What this task involves: Copy nothing but the text: repeat each entry exactly and drop the images.

Spatial reasoning data:
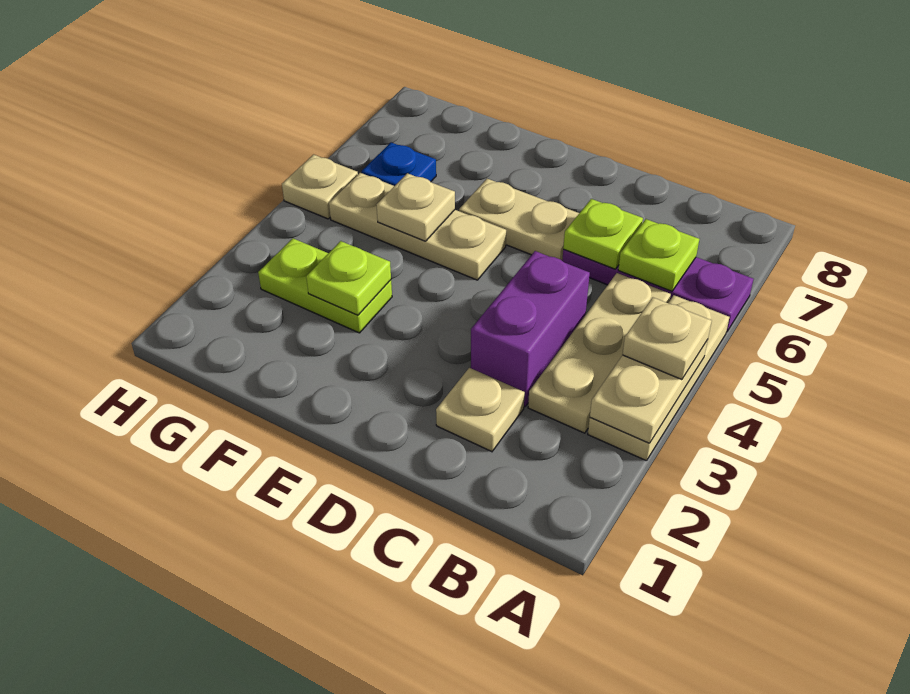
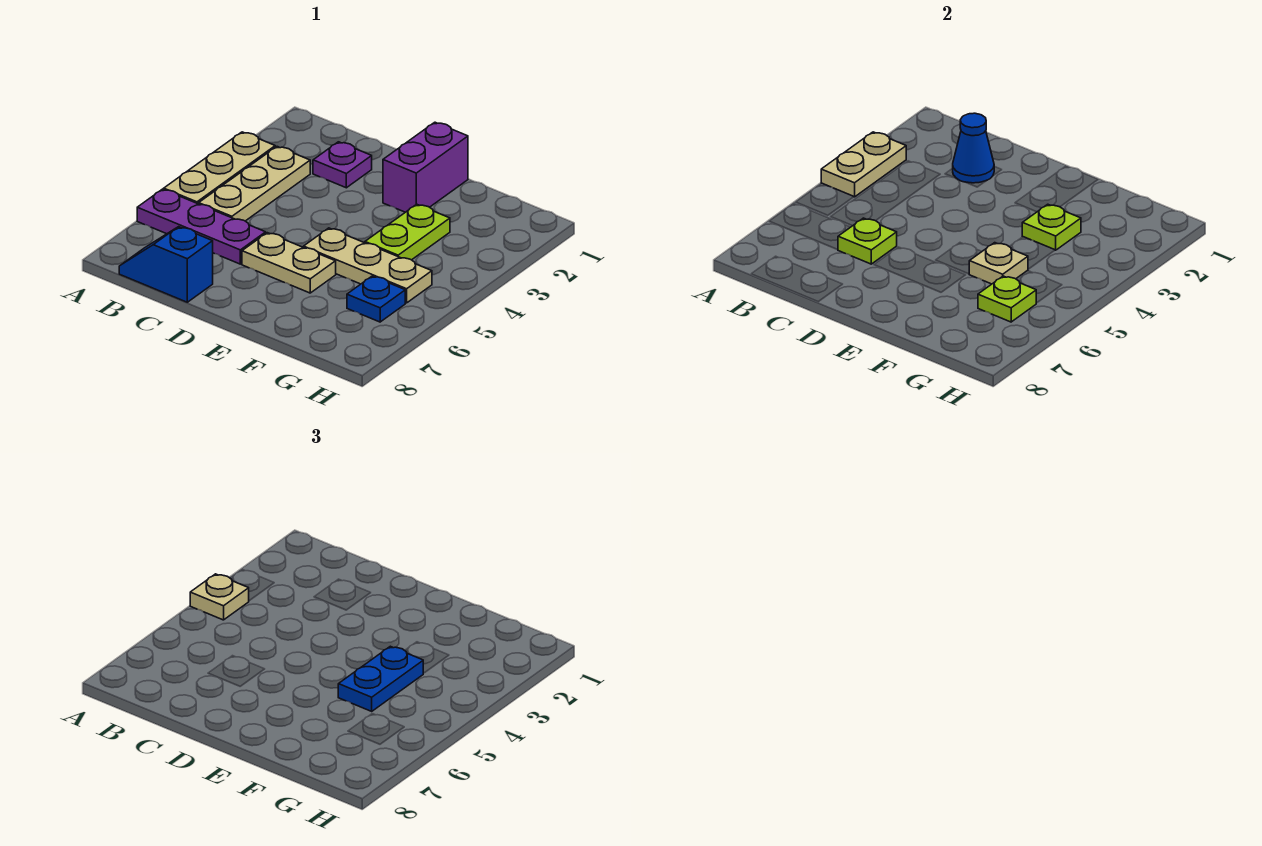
lime plate B6 level 2 -> lime plate G6 level 2
none -> blue slope B8:C8 level 1 top C
tan plate C2 level 1 -> purple plate C2 level 1
none -> blue cone C2 level 2
purple brick C3:C4 level 1 -> purple brick E1:E2 level 1
lime plate F3:G3 level 1 -> lime plate F3:F4 level 1
none -> blue plate F4:F5 level 3
tan plate H5 level 1 -> none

Problem solution:
lime plate B6 level 2 -> lime plate G6 level 2
none -> blue slope B8:C8 level 1 top C
tan plate C2 level 1 -> purple plate C2 level 1
none -> blue cone C2 level 2
purple brick C3:C4 level 1 -> purple brick E1:E2 level 1
lime plate F3:G3 level 1 -> lime plate F3:F4 level 1
none -> blue plate F4:F5 level 3
tan plate H5 level 1 -> none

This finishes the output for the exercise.